#### [PROBLEM DESCRIPTION]
Give again every line from the one with "(766, 255) = (210, 580): none -> red lamp" through the last line of the data, exactly, and leave out the lines before it.

#### [AVAILABLE DATA]
=== Section Start ===

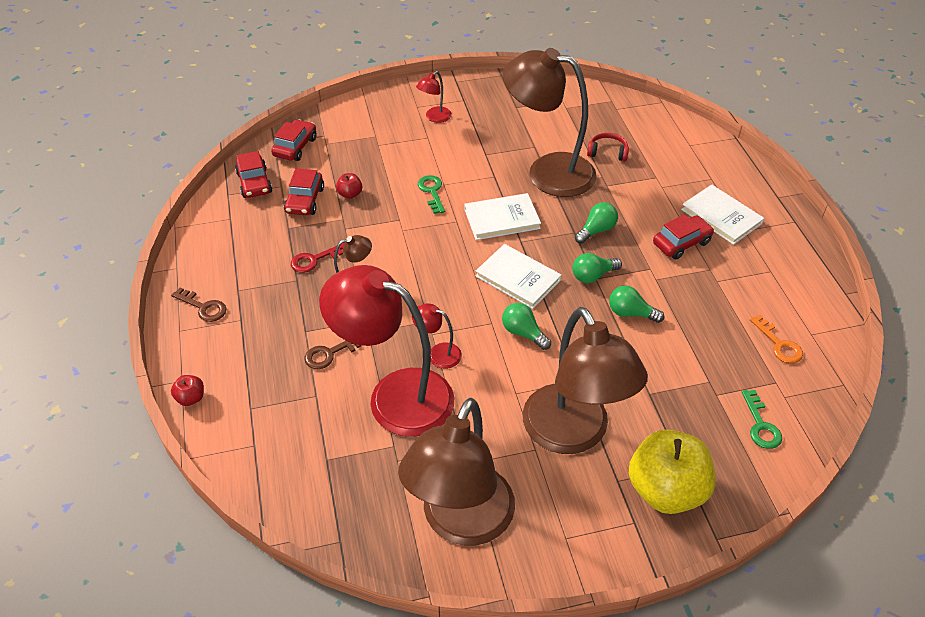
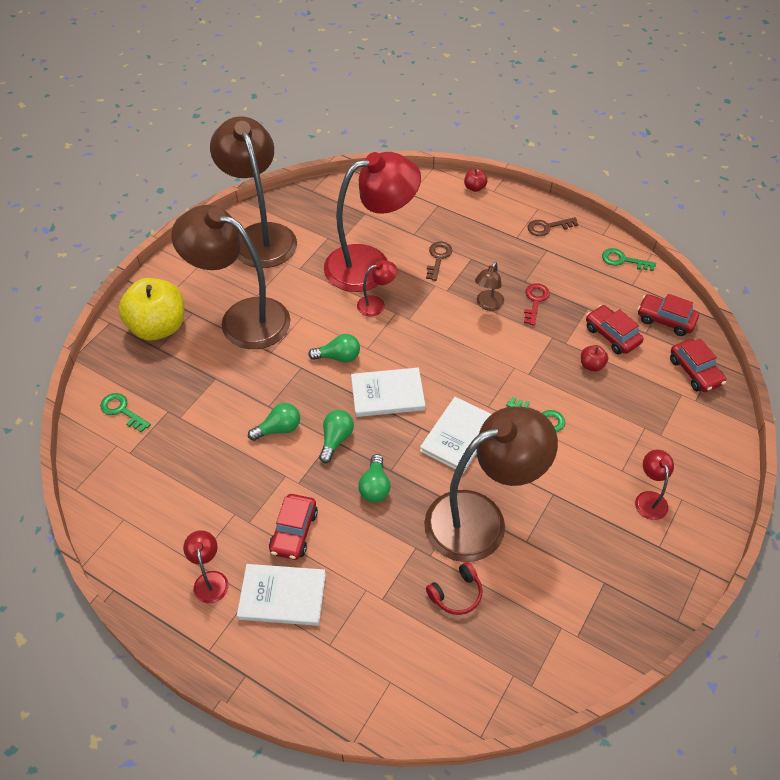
camera: 135 degrees right, 5 degrees up
(202, 238) = (623, 260): none -> green key
(766, 255) = (210, 580): none -> red lamp
(779, 344) = (145, 488): orange key -> none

=== Section End ===

#### [FINAL ANSWER]
(766, 255) = (210, 580): none -> red lamp
(779, 344) = (145, 488): orange key -> none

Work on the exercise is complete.